[Dataset excerpt Boundary: Start]

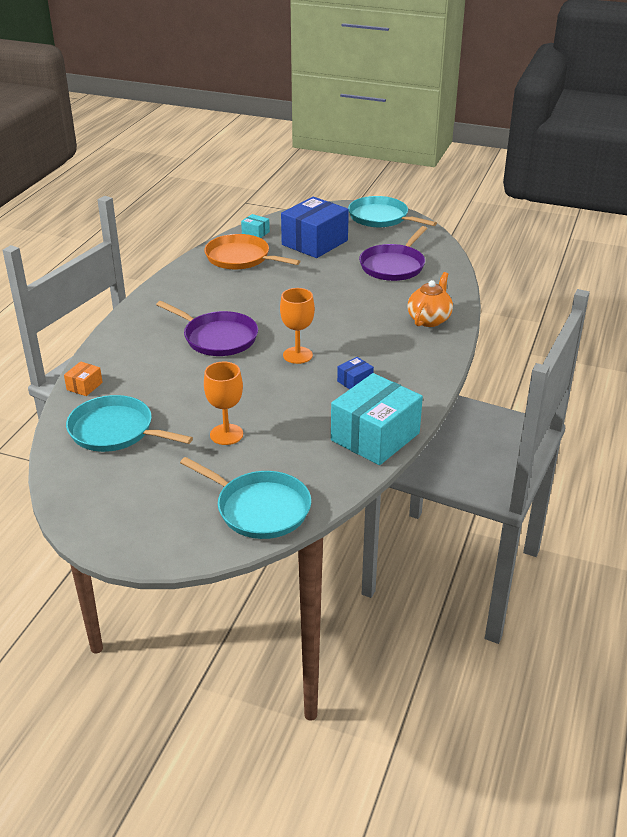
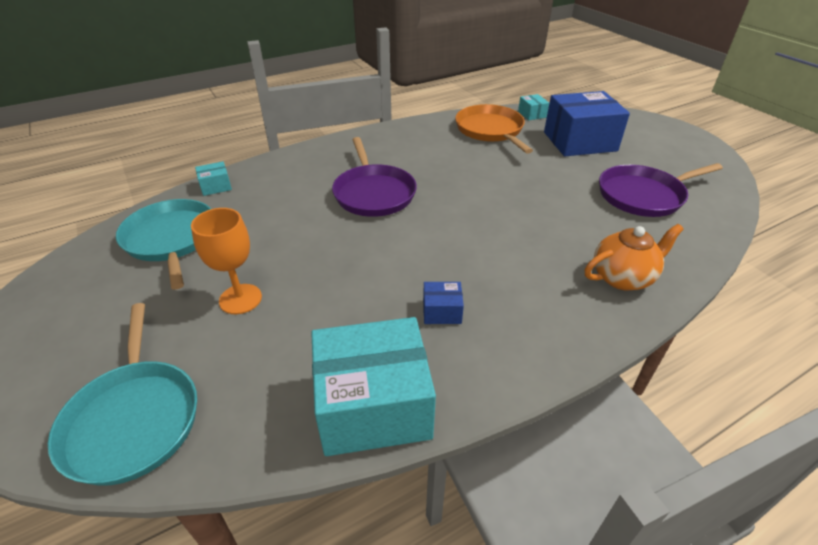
camera: 40 degrees right, 5 degrees up
(84, 386) = (216, 186): orange box -> turquoise box
(297, 355) = (421, 247): orange goblet -> none
(381, 218) = (682, 142): turquoise pan -> none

[Dataset excerpt Boundary: End]

What the task requires: Show all lines from the data above in which the word "none" appears.

The answer:
(297, 355) = (421, 247): orange goblet -> none
(381, 218) = (682, 142): turquoise pan -> none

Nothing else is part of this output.